Problem requirements
Exclude the pictures and reproduce the remaining data exactly as written.

——————

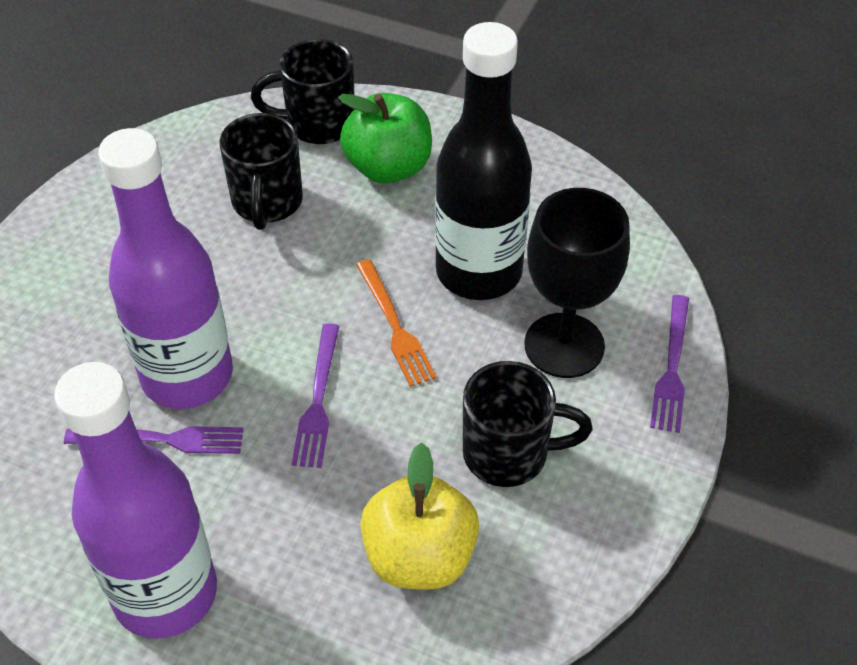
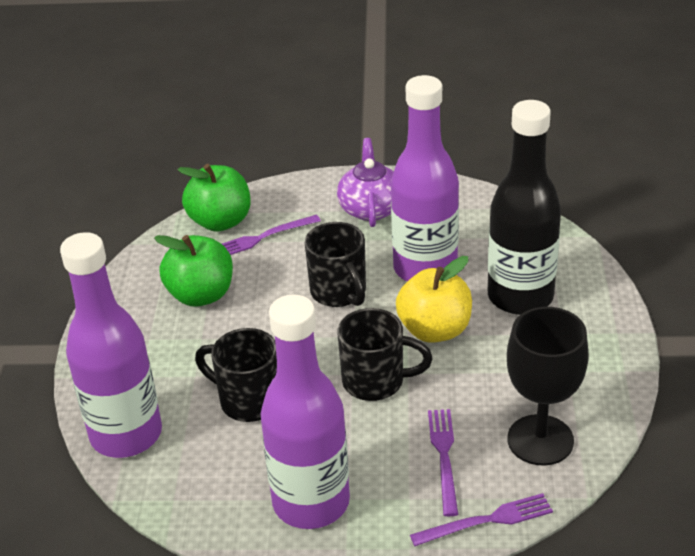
green apple: [338,93,432,183] = 1 -> [154,235,233,307] [178,164,250,232] = 2
orange fork: [356,259,436,387] = 1 -> none = 0
purple bottle: [54,362,217,639] [98,128,233,409] = 2 -> [60,232,162,458] [261,294,350,529] [391,75,459,281] = 3
purple teapot: none = 0 -> [337,138,394,227] = 1

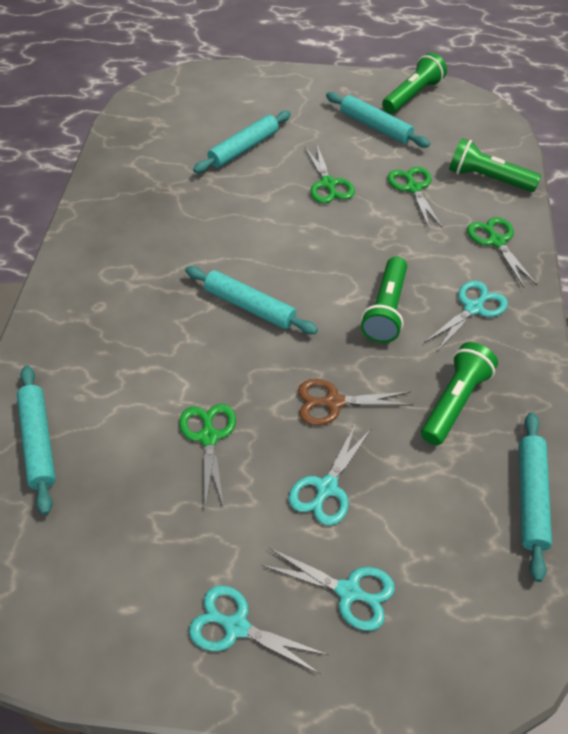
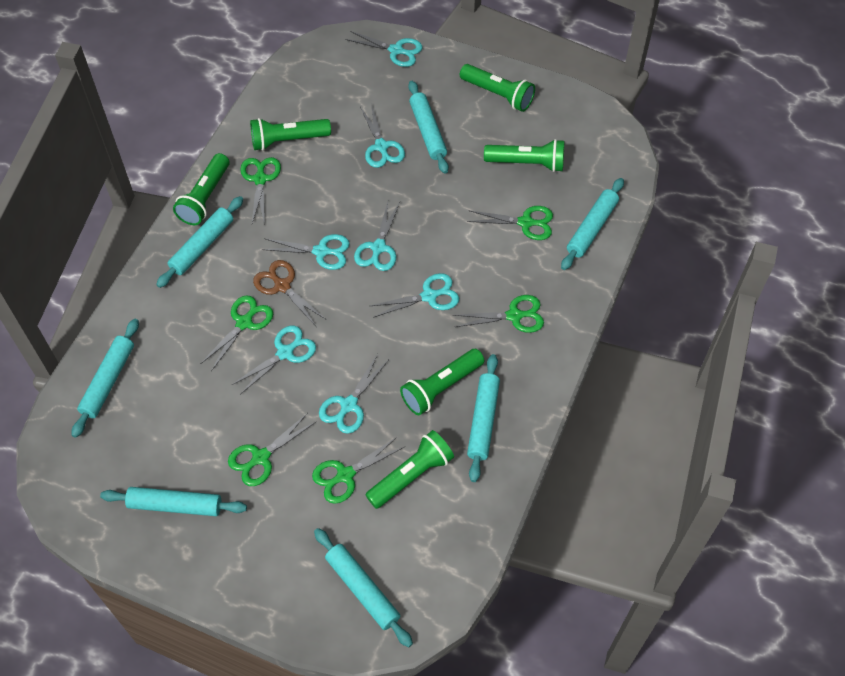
green flashlight: [361,257,407,343] [382,53,447,114] [421,342,498,445] [449,138,541,192] = 4 -> [173,153,229,225] [250,118,331,151] [365,430,454,509] [400,349,484,415] [460,64,535,112] [484,139,564,172] = 6
green scissors: [179,404,236,508] [304,145,355,203] [388,166,443,228] [467,217,537,287] = 4 -> [201,295,273,371] [228,413,317,486] [240,157,281,225] [312,436,404,504] [453,295,544,333] [467,206,553,240] = 6
turquoise rolling pin: [17,366,56,515] [185,266,318,334] [193,110,291,173] [326,92,430,148] [519,412,552,582] = 5 -> [72,319,139,438] [100,487,247,516] [156,196,243,288] [314,528,413,647] [408,81,449,173] [467,354,500,482] [561,178,624,270] = 7
turquoise scissors: [189,586,328,674] [261,548,395,631] [289,423,372,526] [424,281,508,352] = 4 -> [232,326,316,394] [262,234,350,270] [319,354,388,434] [345,31,422,67] [354,202,400,271] [360,103,405,168] [370,273,459,318] = 7

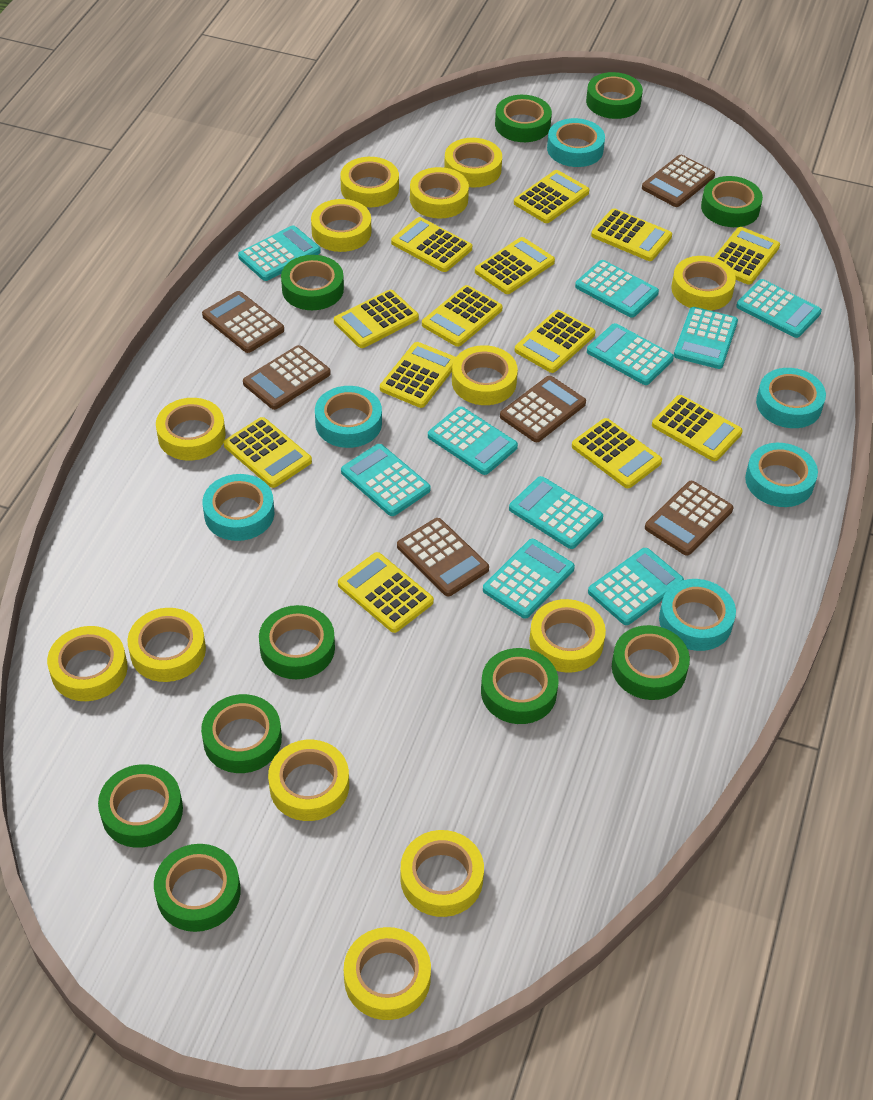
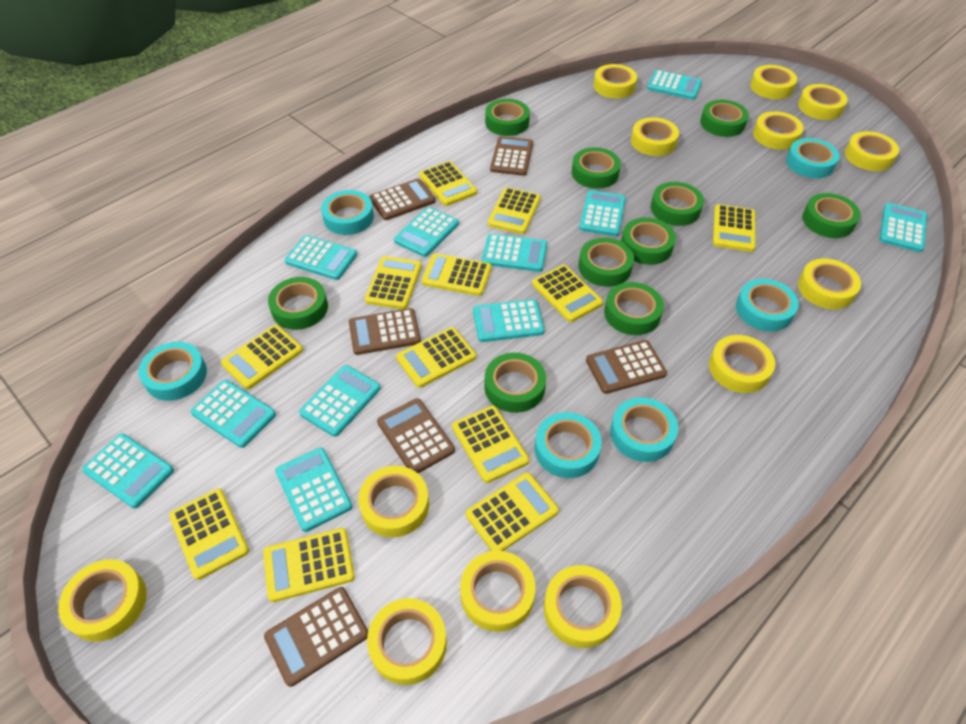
turquoise calculator: [238,225,321,281] [341,444,431,516] [428,406,518,475] [483,539,575,619] [509,476,603,549] [575,260,659,318] [587,323,674,385] [588,548,684,625] [674,307,738,369] [736,279,822,338] = 10 -> [82,434,174,508] [191,380,276,448] [275,448,353,532] [285,235,357,280] [299,365,381,437] [394,207,459,257] [473,299,545,342] [482,234,547,272] [579,190,626,236] [647,70,702,100] [880,203,927,252] = 11
yellow calculator: [224,417,312,488] [334,290,419,348] [338,552,434,633] [380,342,456,408] [391,217,472,272] [422,285,503,347] [475,237,555,294] [514,170,589,223] [515,310,595,373] [572,418,662,488] [591,209,672,261] [652,395,743,461] [714,227,780,285] = 13 -> [169,489,249,580] [221,325,303,389] [263,528,355,602] [365,256,422,309] [396,327,476,388] [419,161,477,206] [421,253,492,296] [452,406,529,483] [466,472,559,551] [488,187,541,234] [532,265,603,322] [713,204,755,252] = 12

——————

Written answer
green apple: [338,93,432,183] = 1 -> [154,235,233,307] [178,164,250,232] = 2
orange fork: [356,259,436,387] = 1 -> none = 0
purple bottle: [54,362,217,639] [98,128,233,409] = 2 -> [60,232,162,458] [261,294,350,529] [391,75,459,281] = 3
purple teapot: none = 0 -> [337,138,394,227] = 1

green flashlight: [361,257,407,343] [382,53,447,114] [421,342,498,445] [449,138,541,192] = 4 -> [173,153,229,225] [250,118,331,151] [365,430,454,509] [400,349,484,415] [460,64,535,112] [484,139,564,172] = 6
green scissors: [179,404,236,508] [304,145,355,203] [388,166,443,228] [467,217,537,287] = 4 -> [201,295,273,371] [228,413,317,486] [240,157,281,225] [312,436,404,504] [453,295,544,333] [467,206,553,240] = 6
turquoise rolling pin: [17,366,56,515] [185,266,318,334] [193,110,291,173] [326,92,430,148] [519,412,552,582] = 5 -> [72,319,139,438] [100,487,247,516] [156,196,243,288] [314,528,413,647] [408,81,449,173] [467,354,500,482] [561,178,624,270] = 7
turquoise scissors: [189,586,328,674] [261,548,395,631] [289,423,372,526] [424,281,508,352] = 4 -> [232,326,316,394] [262,234,350,270] [319,354,388,434] [345,31,422,67] [354,202,400,271] [360,103,405,168] [370,273,459,318] = 7

turquoise calculator: [238,225,321,281] [341,444,431,516] [428,406,518,475] [483,539,575,619] [509,476,603,549] [575,260,659,318] [587,323,674,385] [588,548,684,625] [674,307,738,369] [736,279,822,338] = 10 -> [82,434,174,508] [191,380,276,448] [275,448,353,532] [285,235,357,280] [299,365,381,437] [394,207,459,257] [473,299,545,342] [482,234,547,272] [579,190,626,236] [647,70,702,100] [880,203,927,252] = 11
yellow calculator: [224,417,312,488] [334,290,419,348] [338,552,434,633] [380,342,456,408] [391,217,472,272] [422,285,503,347] [475,237,555,294] [514,170,589,223] [515,310,595,373] [572,418,662,488] [591,209,672,261] [652,395,743,461] [714,227,780,285] = 13 -> [169,489,249,580] [221,325,303,389] [263,528,355,602] [365,256,422,309] [396,327,476,388] [419,161,477,206] [421,253,492,296] [452,406,529,483] [466,472,559,551] [488,187,541,234] [532,265,603,322] [713,204,755,252] = 12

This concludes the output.